Copy from the first line below down to and including the line with "D6: schottky (A". Skip the pictures.

DATA FOR THIS TASK>
*** Block opens ***
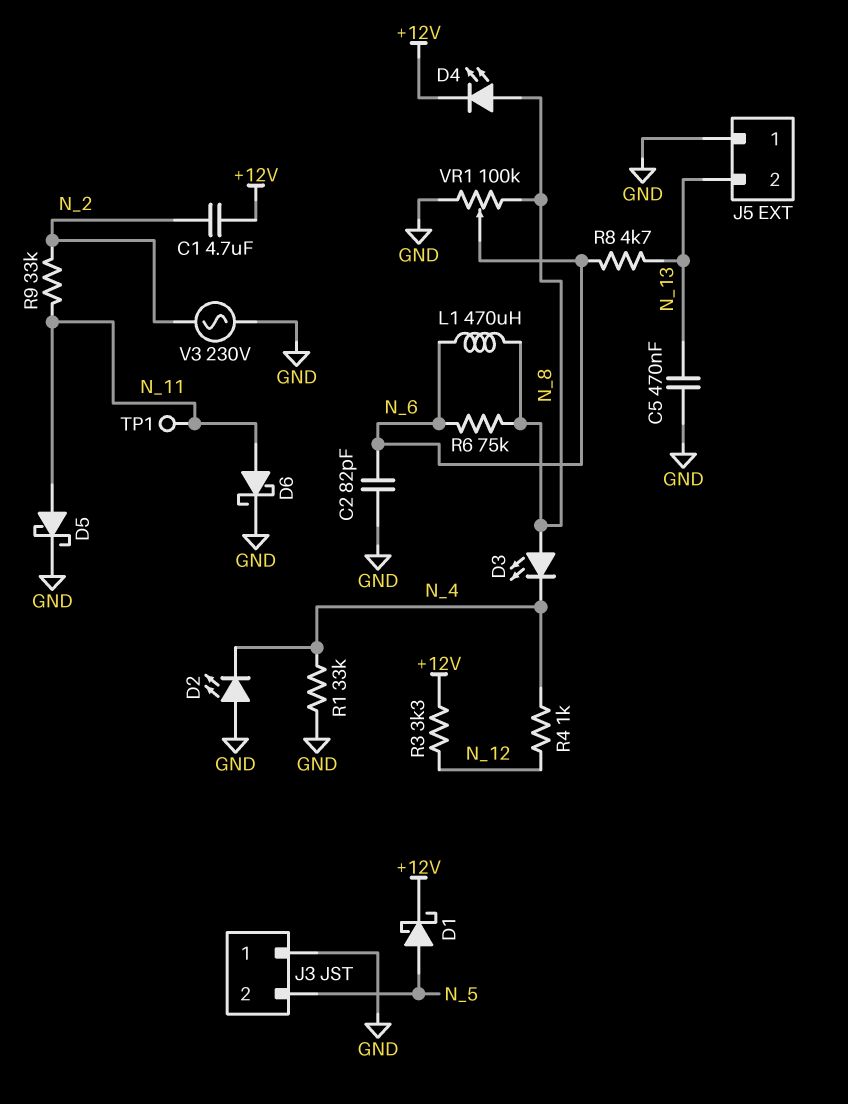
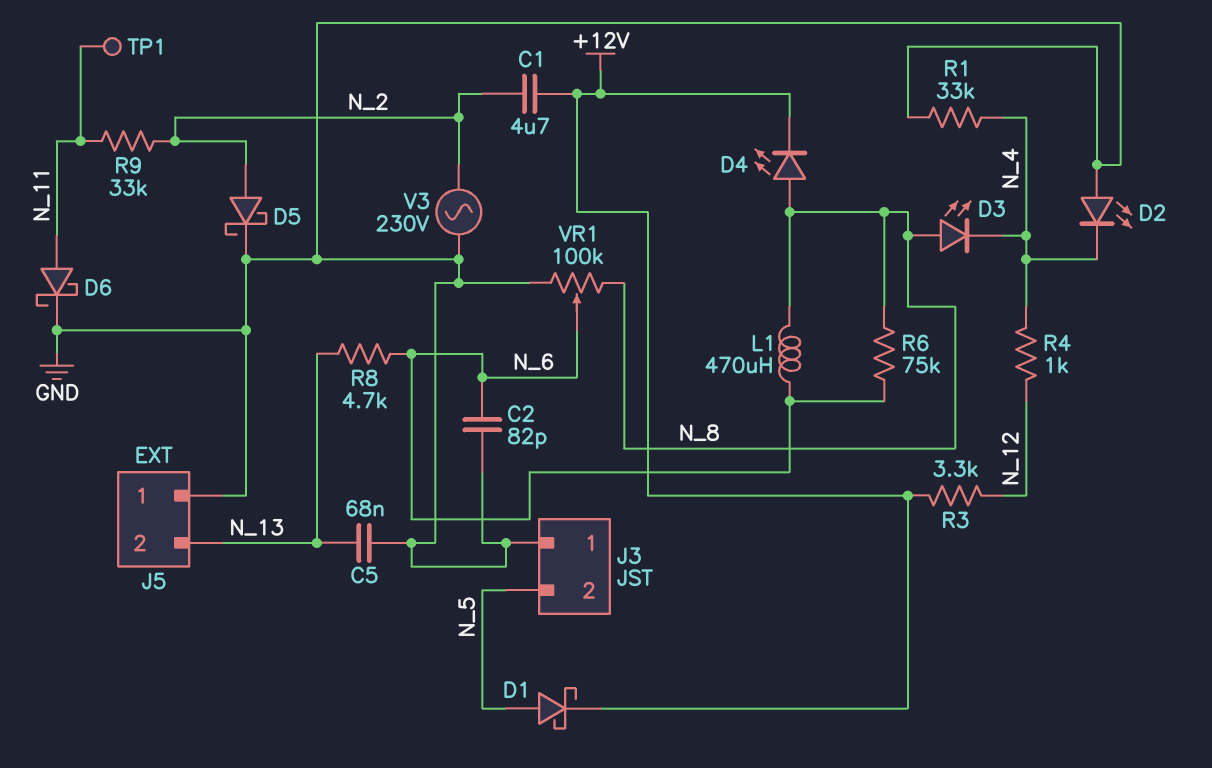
C5: 470nF (GND, N_13) -> 68nF (GND, N_13)
D5: schottky (A N_11, K GND) -> schottky (A N_2, K GND)

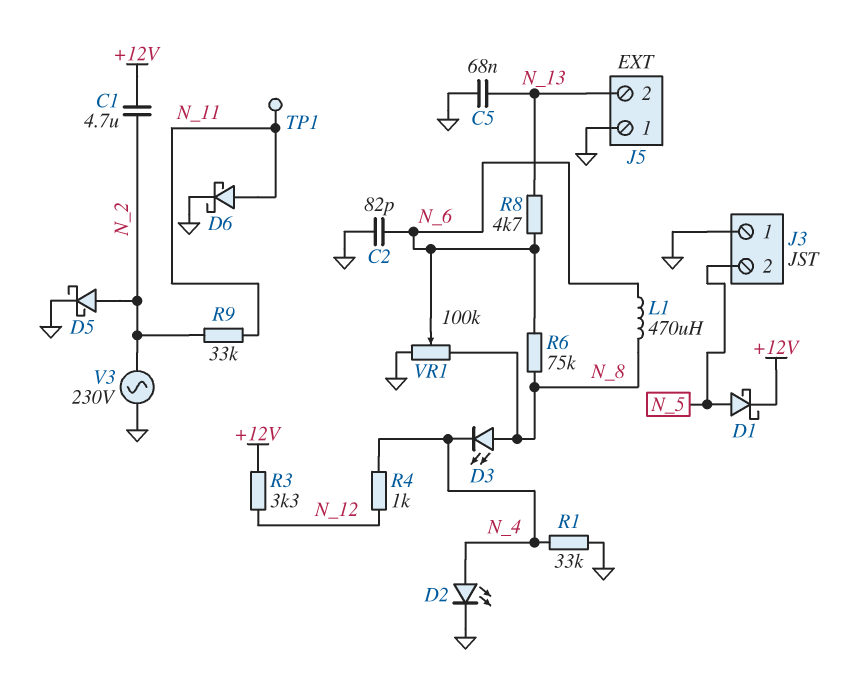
D2: LED (A GND, K N_4) -> LED (A N_4, K GND)
D4: LED (A N_8, K +12V) -> none

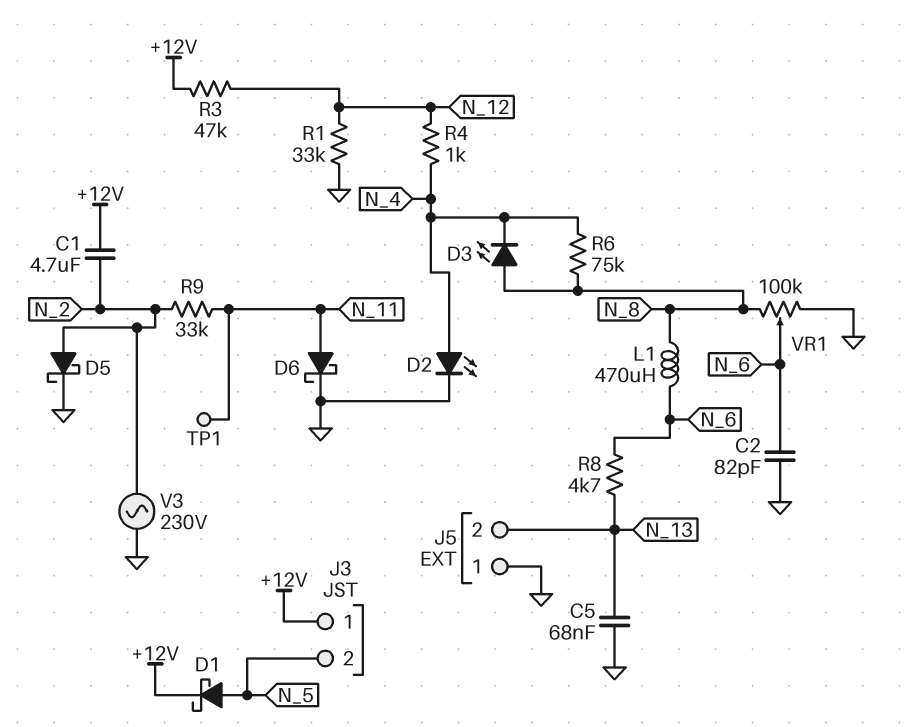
J3 pin 1: GND -> +12V
R1: 33k (GND, N_4) -> 33k (GND, N_12)
R3: 3.3k (+12V, N_12) -> 47k (+12V, N_12)
R6: 75k (N_6, N_8) -> 75k (N_4, N_8)

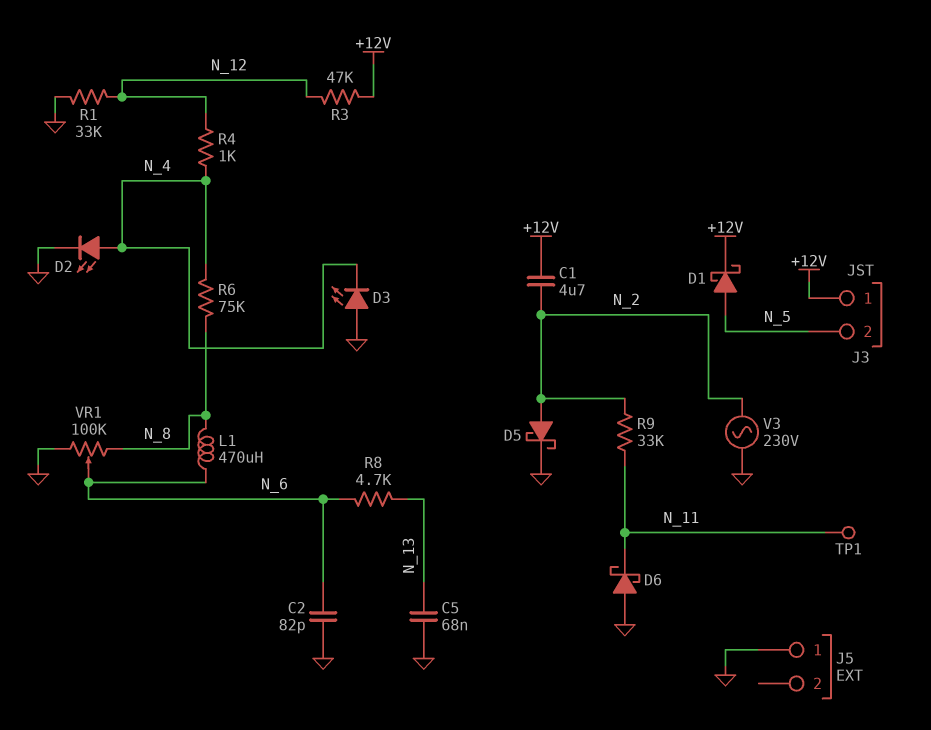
D3: LED (A N_8, K N_4) -> LED (A GND, K N_4)
D6: schottky (A N_11, K GND) -> schottky (A GND, K N_11)
J5 pin 2: N_13 -> none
*** Block closes ***
ANSWER FOR THE TASK>
C5: 470nF (GND, N_13) -> 68nF (GND, N_13)
D5: schottky (A N_11, K GND) -> schottky (A N_2, K GND)

D2: LED (A GND, K N_4) -> LED (A N_4, K GND)
D4: LED (A N_8, K +12V) -> none

J3 pin 1: GND -> +12V
R1: 33k (GND, N_4) -> 33k (GND, N_12)
R3: 3.3k (+12V, N_12) -> 47k (+12V, N_12)
R6: 75k (N_6, N_8) -> 75k (N_4, N_8)

D3: LED (A N_8, K N_4) -> LED (A GND, K N_4)
D6: schottky (A N_11, K GND) -> schottky (A GND, K N_11)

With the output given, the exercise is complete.